WHAT THE EXERCISE ASKS ▸ Everything in the listing below from the line containing "D10: LED white" through the line containing "Q3: PNP 2N3906" must be repeated exactly; the remaining lines are not wanted.
== PROVIDED MATERIAL
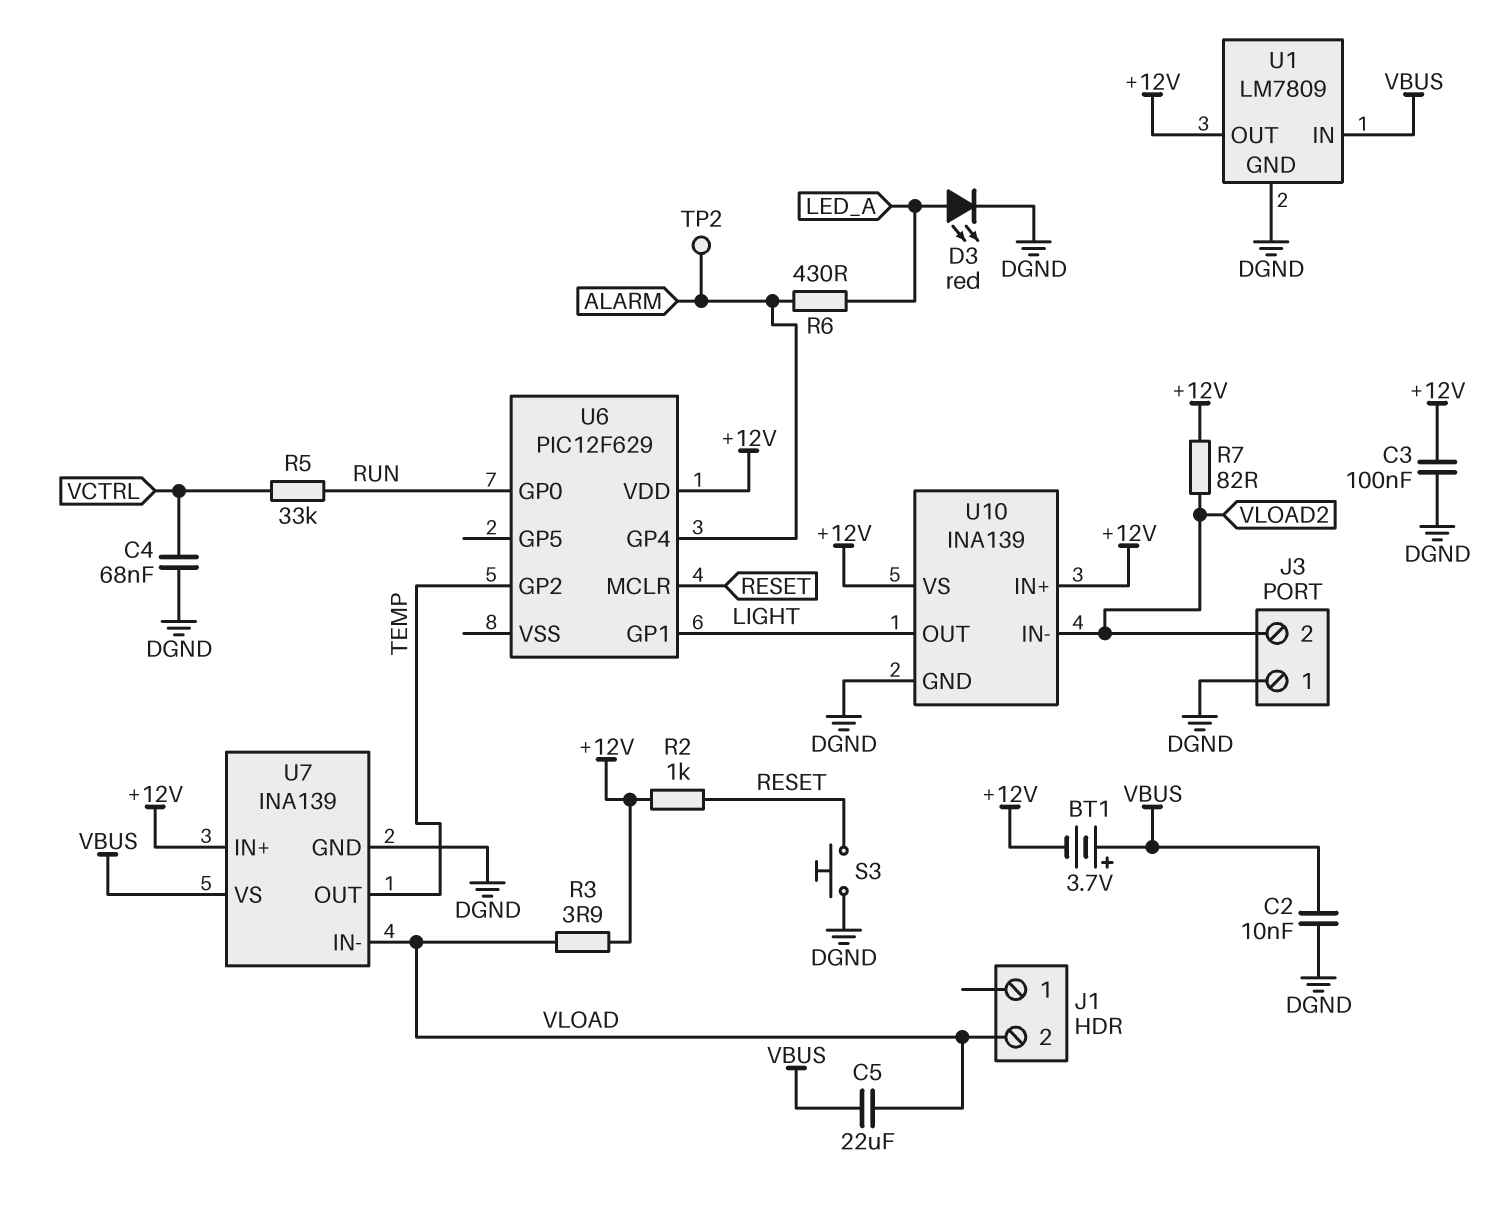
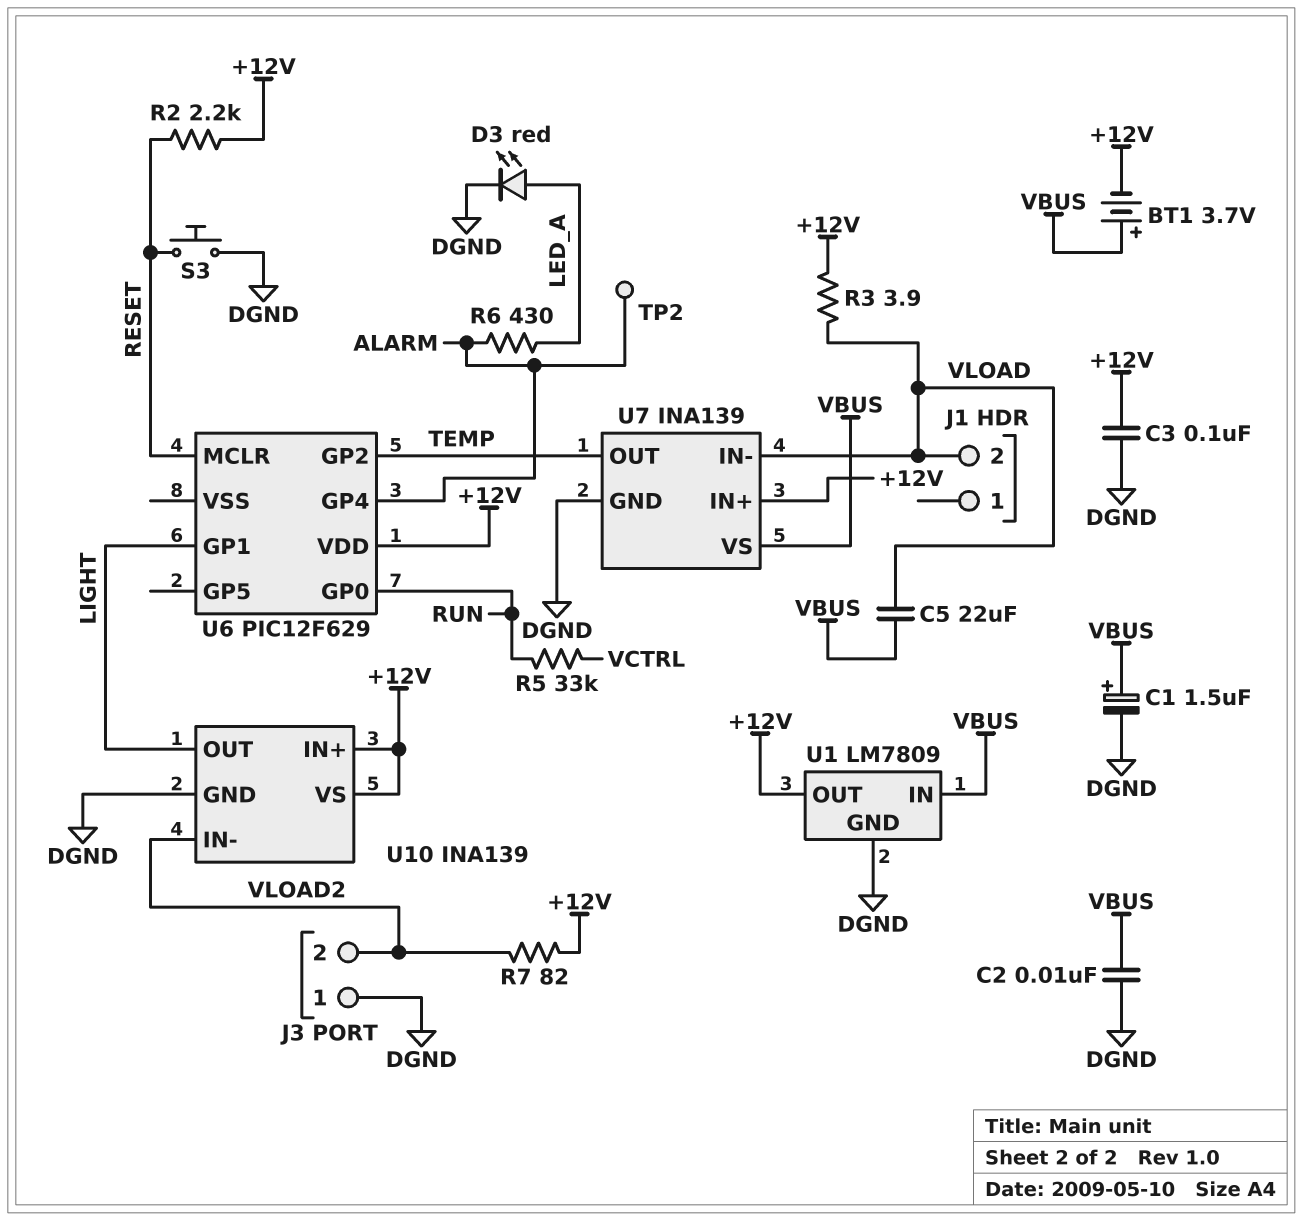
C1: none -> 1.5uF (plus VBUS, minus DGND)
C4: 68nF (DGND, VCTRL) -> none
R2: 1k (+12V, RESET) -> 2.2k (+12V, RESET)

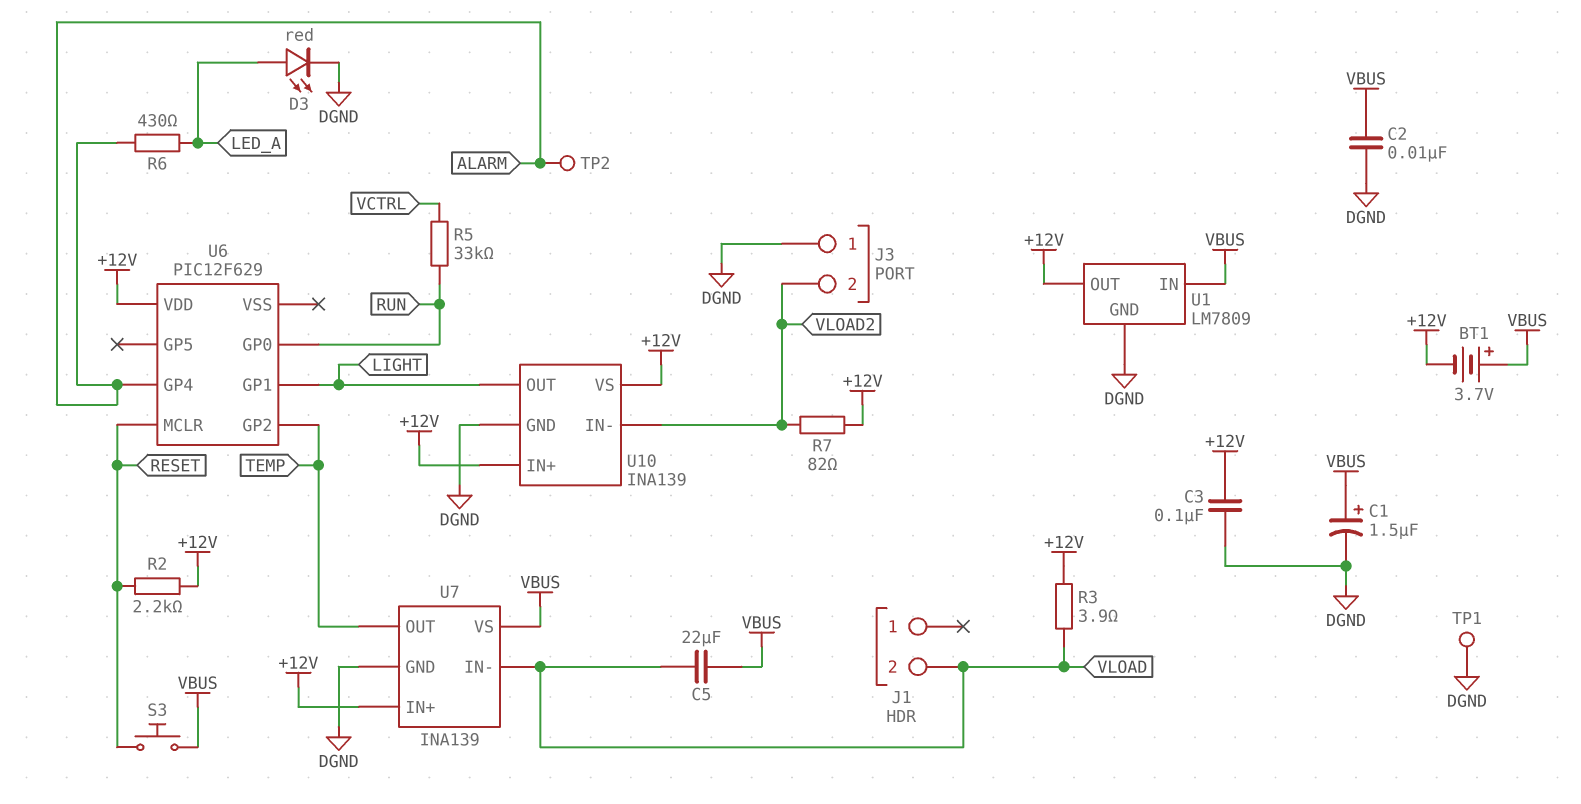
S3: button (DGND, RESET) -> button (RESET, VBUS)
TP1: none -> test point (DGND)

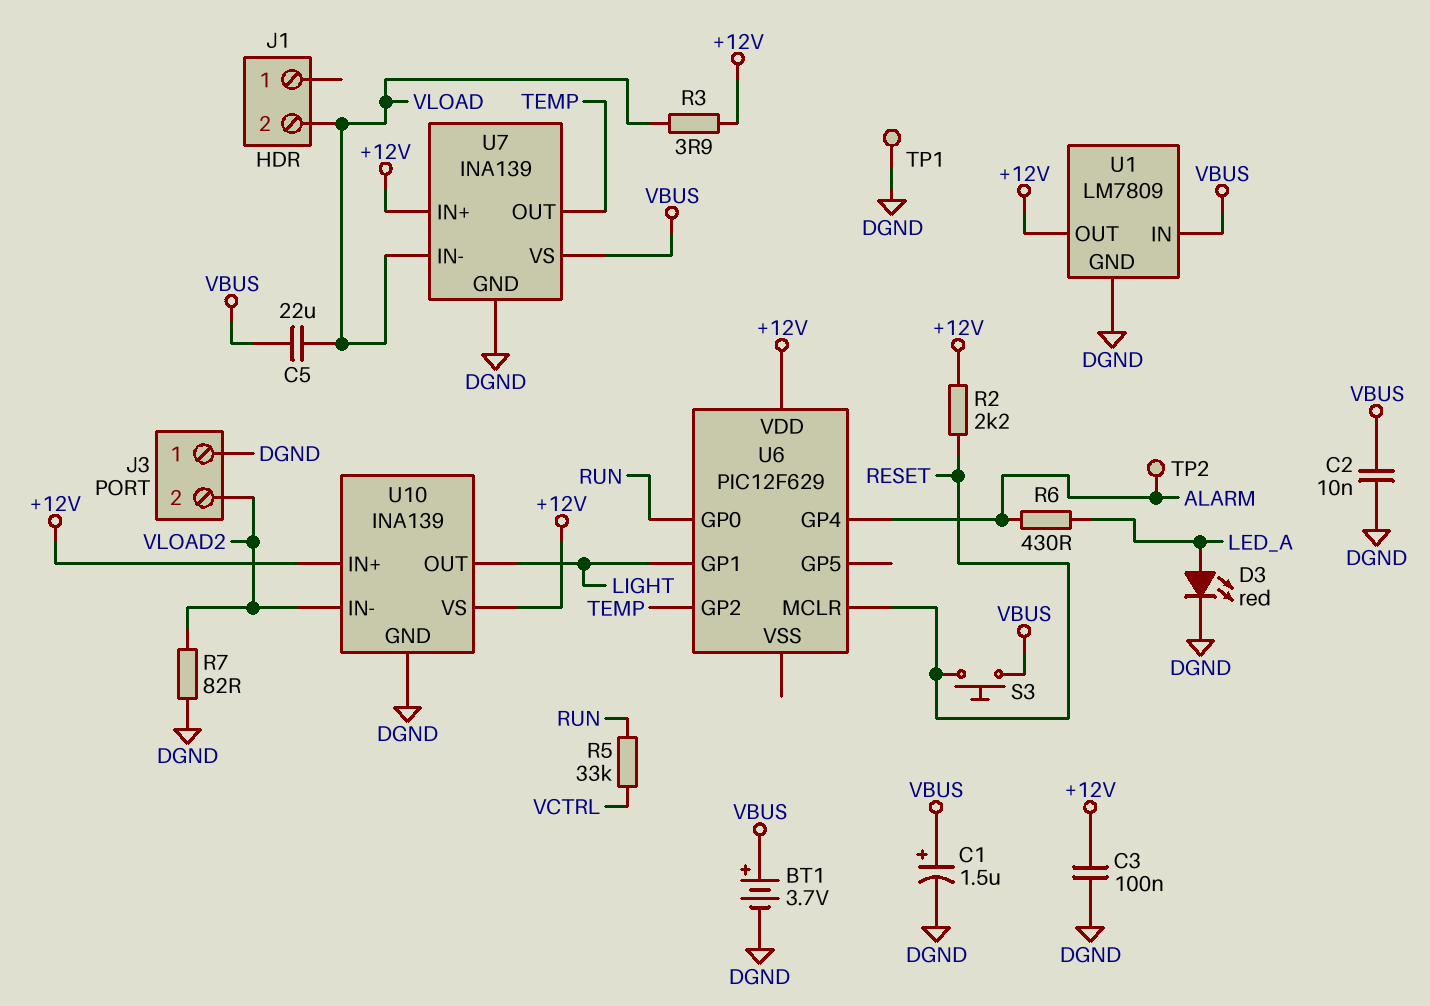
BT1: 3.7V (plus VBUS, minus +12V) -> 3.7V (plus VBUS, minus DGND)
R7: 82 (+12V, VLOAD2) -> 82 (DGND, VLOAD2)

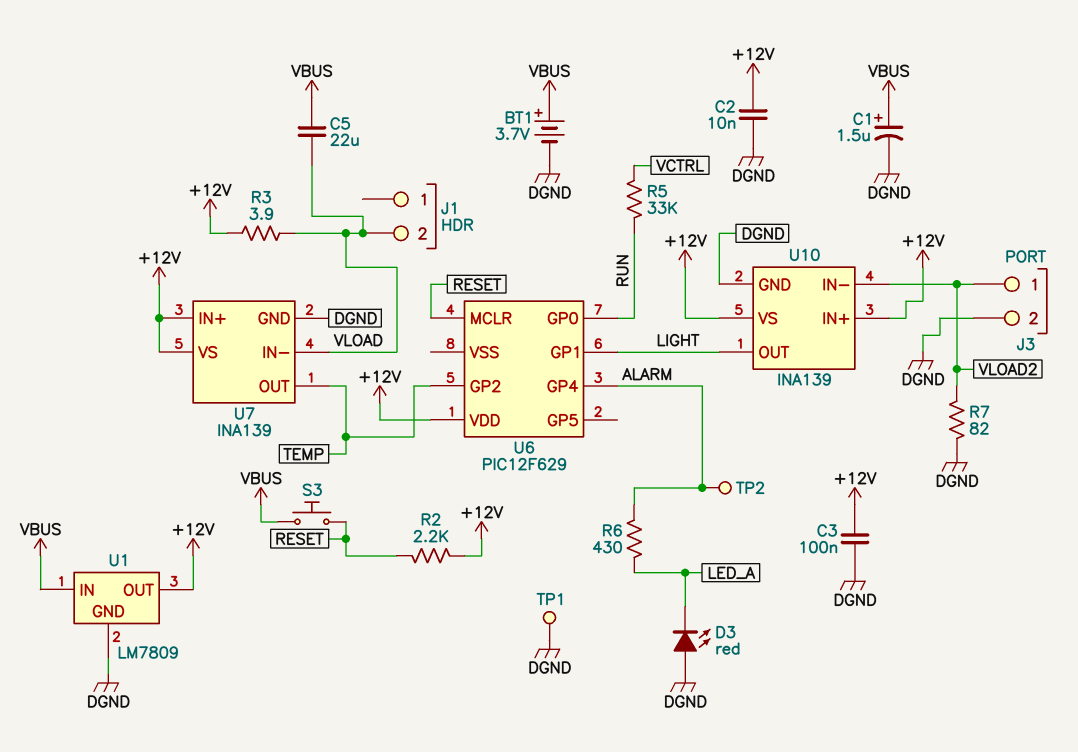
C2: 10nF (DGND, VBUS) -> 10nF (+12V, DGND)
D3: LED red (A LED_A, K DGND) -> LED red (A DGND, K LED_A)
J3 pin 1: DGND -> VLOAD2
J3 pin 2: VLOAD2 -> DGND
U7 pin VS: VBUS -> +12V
====
== PROVIDED MATERIAL
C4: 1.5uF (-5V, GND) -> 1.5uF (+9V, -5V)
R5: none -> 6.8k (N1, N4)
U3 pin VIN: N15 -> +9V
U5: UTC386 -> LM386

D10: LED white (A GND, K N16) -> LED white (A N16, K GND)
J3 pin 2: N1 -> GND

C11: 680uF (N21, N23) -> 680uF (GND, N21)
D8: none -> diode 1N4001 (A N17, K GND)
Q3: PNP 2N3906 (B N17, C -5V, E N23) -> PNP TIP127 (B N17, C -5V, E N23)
====
TASK RESPONSE ▸
D10: LED white (A GND, K N16) -> LED white (A N16, K GND)
J3 pin 2: N1 -> GND

C11: 680uF (N21, N23) -> 680uF (GND, N21)
D8: none -> diode 1N4001 (A N17, K GND)
Q3: PNP 2N3906 (B N17, C -5V, E N23) -> PNP TIP127 (B N17, C -5V, E N23)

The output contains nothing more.